TASK PROMPT: Retype each line below precisely.

RECORDS FOR PROCESSING:
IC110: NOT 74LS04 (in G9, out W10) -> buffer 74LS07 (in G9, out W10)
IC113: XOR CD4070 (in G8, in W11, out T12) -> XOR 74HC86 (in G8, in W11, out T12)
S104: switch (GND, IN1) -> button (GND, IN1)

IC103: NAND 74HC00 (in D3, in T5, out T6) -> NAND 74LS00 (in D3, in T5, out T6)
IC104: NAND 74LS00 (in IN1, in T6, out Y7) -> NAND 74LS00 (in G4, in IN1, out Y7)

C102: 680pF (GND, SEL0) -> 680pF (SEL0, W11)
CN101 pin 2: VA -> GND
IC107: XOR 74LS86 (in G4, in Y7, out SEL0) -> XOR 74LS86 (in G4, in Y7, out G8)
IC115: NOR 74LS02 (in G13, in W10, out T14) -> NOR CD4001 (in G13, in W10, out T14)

ANSWER TO THE EXERCISE:
IC110: NOT 74LS04 (in G9, out W10) -> buffer 74LS07 (in G9, out W10)
IC113: XOR CD4070 (in G8, in W11, out T12) -> XOR 74HC86 (in G8, in W11, out T12)
S104: switch (GND, IN1) -> button (GND, IN1)

IC103: NAND 74HC00 (in D3, in T5, out T6) -> NAND 74LS00 (in D3, in T5, out T6)
IC104: NAND 74LS00 (in IN1, in T6, out Y7) -> NAND 74LS00 (in G4, in IN1, out Y7)

C102: 680pF (GND, SEL0) -> 680pF (SEL0, W11)
CN101 pin 2: VA -> GND
IC107: XOR 74LS86 (in G4, in Y7, out SEL0) -> XOR 74LS86 (in G4, in Y7, out G8)
IC115: NOR 74LS02 (in G13, in W10, out T14) -> NOR CD4001 (in G13, in W10, out T14)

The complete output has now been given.